Unedited records:
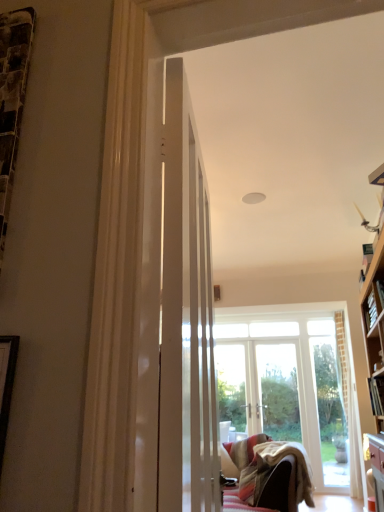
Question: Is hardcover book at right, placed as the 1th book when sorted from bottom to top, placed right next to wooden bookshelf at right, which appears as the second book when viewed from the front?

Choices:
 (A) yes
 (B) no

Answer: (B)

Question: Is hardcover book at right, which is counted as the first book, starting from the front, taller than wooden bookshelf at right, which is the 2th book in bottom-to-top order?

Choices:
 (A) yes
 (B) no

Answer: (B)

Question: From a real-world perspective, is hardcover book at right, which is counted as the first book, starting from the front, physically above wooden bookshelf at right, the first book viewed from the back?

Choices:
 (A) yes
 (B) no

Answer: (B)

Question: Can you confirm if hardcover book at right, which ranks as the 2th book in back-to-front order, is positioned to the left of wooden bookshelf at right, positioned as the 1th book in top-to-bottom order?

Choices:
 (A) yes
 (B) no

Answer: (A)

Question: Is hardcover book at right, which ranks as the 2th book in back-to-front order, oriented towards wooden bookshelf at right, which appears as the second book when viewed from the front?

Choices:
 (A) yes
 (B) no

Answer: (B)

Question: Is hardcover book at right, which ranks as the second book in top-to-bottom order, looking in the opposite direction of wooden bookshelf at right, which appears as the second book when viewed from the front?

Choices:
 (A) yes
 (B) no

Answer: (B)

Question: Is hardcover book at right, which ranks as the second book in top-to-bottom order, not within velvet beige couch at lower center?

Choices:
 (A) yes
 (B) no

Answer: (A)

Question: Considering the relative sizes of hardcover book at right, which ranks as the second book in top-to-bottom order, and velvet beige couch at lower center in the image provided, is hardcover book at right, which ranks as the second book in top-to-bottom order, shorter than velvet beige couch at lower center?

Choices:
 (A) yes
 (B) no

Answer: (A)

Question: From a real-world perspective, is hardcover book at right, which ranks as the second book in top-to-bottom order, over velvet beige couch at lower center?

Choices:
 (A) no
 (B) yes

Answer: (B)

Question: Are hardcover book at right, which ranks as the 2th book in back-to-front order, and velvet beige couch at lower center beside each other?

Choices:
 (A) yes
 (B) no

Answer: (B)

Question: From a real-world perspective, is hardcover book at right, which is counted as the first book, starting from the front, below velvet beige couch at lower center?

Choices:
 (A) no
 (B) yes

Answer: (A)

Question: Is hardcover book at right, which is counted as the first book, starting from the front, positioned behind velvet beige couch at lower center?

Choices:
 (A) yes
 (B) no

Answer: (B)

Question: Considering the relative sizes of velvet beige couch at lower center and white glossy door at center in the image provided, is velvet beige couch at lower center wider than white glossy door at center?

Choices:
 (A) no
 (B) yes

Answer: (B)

• _The problem_: Copy the records word for word, starting with the line that contains "over velvet beige couch at lower center?" and going on through the final line of the records.

• _Result for this task_:
Question: From a real-world perspective, is hardcover book at right, which ranks as the second book in top-to-bottom order, over velvet beige couch at lower center?

Choices:
 (A) no
 (B) yes

Answer: (B)

Question: Are hardcover book at right, which ranks as the 2th book in back-to-front order, and velvet beige couch at lower center beside each other?

Choices:
 (A) yes
 (B) no

Answer: (B)

Question: From a real-world perspective, is hardcover book at right, which is counted as the first book, starting from the front, below velvet beige couch at lower center?

Choices:
 (A) no
 (B) yes

Answer: (A)

Question: Is hardcover book at right, which is counted as the first book, starting from the front, positioned behind velvet beige couch at lower center?

Choices:
 (A) yes
 (B) no

Answer: (B)

Question: Considering the relative sizes of velvet beige couch at lower center and white glossy door at center in the image provided, is velvet beige couch at lower center wider than white glossy door at center?

Choices:
 (A) no
 (B) yes

Answer: (B)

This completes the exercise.